_Required action:_ The answer is the set of lines that include "rack", copied from the data below.

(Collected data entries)
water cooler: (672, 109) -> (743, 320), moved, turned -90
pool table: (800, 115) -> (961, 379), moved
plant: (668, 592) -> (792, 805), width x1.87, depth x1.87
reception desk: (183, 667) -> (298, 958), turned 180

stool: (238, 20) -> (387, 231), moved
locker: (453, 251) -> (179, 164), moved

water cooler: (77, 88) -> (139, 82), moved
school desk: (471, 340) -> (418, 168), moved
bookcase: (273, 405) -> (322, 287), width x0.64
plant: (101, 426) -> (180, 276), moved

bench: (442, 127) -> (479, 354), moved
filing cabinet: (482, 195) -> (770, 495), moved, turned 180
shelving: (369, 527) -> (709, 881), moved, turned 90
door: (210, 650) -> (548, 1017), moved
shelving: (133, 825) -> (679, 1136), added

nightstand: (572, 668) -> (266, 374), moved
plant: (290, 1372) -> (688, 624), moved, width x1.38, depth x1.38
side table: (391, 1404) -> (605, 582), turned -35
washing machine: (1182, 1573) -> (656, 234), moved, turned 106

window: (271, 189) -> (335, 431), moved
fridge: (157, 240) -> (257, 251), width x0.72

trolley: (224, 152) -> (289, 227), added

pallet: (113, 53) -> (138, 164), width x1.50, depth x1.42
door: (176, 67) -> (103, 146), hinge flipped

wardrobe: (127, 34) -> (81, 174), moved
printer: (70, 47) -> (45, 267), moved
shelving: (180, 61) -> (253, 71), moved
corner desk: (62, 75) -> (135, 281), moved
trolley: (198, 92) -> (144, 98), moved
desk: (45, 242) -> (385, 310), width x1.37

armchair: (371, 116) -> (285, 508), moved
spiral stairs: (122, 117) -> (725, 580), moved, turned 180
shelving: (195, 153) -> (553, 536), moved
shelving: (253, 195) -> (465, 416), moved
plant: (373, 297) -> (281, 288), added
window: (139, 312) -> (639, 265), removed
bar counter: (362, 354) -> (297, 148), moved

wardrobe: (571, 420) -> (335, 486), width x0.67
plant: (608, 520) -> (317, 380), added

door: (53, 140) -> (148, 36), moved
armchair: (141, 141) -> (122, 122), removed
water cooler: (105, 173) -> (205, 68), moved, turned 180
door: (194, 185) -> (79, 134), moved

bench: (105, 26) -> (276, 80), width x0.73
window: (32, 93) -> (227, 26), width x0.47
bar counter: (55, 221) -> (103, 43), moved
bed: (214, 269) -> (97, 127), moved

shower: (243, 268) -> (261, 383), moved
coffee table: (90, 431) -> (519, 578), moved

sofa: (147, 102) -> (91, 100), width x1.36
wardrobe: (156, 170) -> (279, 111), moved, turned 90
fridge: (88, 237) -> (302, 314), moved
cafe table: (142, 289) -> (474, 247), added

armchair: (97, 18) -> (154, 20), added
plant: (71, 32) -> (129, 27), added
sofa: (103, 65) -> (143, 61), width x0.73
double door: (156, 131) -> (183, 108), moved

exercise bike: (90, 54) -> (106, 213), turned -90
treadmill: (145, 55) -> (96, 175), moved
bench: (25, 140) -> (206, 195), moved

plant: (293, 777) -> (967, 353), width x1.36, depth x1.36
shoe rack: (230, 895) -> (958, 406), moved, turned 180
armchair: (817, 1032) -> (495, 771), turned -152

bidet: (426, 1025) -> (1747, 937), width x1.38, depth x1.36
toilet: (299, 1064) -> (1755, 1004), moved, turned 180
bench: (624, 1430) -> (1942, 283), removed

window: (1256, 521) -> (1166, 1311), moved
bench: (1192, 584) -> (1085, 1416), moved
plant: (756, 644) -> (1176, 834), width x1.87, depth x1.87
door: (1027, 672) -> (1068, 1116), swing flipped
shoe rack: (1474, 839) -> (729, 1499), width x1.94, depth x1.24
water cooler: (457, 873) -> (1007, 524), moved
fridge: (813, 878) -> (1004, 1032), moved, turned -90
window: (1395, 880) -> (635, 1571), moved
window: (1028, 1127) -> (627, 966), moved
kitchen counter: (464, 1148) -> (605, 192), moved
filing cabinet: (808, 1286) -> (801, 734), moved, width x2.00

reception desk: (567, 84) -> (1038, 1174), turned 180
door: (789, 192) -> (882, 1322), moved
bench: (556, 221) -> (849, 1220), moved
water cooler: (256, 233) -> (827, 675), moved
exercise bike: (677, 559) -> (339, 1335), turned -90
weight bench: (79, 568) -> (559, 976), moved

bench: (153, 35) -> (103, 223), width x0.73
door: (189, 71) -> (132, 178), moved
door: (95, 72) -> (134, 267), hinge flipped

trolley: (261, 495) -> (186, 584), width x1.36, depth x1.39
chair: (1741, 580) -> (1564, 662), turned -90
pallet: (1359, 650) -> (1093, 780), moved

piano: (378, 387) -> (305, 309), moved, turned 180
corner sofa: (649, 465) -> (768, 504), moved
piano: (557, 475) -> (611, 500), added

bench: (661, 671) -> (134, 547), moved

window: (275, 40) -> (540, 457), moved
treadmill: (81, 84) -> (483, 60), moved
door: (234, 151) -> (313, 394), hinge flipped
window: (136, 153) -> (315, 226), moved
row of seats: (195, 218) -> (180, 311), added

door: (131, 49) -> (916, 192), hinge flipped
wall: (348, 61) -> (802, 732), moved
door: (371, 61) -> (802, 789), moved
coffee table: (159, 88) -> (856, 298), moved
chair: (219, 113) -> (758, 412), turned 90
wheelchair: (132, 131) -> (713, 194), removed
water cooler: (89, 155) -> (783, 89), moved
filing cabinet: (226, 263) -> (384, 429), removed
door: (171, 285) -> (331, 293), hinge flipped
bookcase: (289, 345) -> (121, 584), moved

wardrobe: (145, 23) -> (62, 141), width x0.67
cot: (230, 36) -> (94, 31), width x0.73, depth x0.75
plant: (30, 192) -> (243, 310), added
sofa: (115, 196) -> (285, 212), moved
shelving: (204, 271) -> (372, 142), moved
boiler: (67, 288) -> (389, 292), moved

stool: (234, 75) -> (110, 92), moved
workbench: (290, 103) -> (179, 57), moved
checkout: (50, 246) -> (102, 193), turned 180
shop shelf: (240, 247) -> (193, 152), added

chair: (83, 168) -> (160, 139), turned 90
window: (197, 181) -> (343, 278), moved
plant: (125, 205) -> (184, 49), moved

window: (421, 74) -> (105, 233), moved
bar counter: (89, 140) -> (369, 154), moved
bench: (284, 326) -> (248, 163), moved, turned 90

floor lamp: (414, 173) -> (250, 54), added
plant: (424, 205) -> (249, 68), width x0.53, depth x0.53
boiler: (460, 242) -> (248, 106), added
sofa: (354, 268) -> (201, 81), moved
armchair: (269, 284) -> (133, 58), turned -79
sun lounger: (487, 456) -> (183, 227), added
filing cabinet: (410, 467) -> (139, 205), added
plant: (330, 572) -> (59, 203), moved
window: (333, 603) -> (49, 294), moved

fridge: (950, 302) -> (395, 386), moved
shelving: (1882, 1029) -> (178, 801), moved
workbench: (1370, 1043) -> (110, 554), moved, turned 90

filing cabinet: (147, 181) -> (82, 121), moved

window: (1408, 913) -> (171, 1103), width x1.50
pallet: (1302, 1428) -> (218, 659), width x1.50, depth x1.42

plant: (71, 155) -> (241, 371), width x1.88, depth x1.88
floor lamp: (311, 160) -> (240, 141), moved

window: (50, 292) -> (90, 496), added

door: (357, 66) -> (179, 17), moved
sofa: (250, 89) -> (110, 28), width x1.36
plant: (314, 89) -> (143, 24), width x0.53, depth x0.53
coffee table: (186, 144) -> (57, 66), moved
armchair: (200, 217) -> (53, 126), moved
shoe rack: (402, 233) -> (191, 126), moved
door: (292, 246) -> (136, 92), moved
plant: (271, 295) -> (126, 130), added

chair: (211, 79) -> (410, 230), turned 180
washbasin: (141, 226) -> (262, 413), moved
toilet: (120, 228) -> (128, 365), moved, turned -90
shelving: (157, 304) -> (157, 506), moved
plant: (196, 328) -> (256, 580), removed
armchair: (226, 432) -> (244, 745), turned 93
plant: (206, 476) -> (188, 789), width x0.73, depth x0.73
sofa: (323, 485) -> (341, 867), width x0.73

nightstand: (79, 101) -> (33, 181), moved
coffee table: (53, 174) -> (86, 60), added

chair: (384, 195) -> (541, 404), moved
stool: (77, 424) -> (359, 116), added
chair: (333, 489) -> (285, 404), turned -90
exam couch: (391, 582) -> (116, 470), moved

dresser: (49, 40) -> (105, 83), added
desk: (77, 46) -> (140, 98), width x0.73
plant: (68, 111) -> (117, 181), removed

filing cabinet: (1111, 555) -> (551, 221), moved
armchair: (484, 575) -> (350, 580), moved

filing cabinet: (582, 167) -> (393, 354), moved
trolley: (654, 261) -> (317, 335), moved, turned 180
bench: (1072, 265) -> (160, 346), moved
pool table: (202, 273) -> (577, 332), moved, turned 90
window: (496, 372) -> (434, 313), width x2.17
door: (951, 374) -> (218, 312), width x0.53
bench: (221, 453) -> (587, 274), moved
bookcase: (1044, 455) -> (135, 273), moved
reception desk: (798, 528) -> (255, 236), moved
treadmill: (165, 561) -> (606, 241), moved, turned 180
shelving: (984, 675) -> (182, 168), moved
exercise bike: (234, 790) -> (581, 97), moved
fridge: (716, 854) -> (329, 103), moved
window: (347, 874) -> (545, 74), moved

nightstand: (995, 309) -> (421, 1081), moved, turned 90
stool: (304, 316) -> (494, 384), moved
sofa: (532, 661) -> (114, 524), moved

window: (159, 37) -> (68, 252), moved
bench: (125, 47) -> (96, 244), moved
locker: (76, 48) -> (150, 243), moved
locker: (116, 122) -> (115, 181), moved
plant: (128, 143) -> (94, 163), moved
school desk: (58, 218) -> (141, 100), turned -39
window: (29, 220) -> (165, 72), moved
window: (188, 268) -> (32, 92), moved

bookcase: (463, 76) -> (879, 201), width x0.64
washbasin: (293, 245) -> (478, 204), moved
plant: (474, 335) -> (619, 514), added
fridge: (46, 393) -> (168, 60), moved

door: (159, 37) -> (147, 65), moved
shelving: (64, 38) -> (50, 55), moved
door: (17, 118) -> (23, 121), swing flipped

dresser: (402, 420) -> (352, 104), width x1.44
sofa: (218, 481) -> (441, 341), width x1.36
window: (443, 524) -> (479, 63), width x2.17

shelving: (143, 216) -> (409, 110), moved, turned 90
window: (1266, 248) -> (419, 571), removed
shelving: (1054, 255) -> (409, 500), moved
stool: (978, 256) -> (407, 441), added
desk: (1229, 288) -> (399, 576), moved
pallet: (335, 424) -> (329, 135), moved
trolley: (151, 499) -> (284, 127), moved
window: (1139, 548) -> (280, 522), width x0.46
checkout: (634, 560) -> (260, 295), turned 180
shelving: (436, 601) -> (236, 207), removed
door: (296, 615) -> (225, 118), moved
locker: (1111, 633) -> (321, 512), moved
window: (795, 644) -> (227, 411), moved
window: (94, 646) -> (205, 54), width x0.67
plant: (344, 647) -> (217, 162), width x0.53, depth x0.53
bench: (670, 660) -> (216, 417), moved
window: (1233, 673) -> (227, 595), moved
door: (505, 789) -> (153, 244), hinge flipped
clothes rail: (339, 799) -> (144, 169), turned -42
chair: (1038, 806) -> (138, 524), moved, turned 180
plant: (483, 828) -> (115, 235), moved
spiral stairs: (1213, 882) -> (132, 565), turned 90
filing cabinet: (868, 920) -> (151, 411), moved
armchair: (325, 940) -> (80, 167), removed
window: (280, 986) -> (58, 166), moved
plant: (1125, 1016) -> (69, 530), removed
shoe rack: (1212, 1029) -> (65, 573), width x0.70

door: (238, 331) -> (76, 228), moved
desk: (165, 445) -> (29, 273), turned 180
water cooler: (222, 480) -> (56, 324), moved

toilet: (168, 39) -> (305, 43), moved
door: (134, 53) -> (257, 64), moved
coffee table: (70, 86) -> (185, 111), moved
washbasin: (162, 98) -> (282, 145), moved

_Answer for the task:_
shoe rack: (230, 895) -> (958, 406), moved, turned 180
shoe rack: (1474, 839) -> (729, 1499), width x1.94, depth x1.24
shoe rack: (402, 233) -> (191, 126), moved
shoe rack: (1212, 1029) -> (65, 573), width x0.70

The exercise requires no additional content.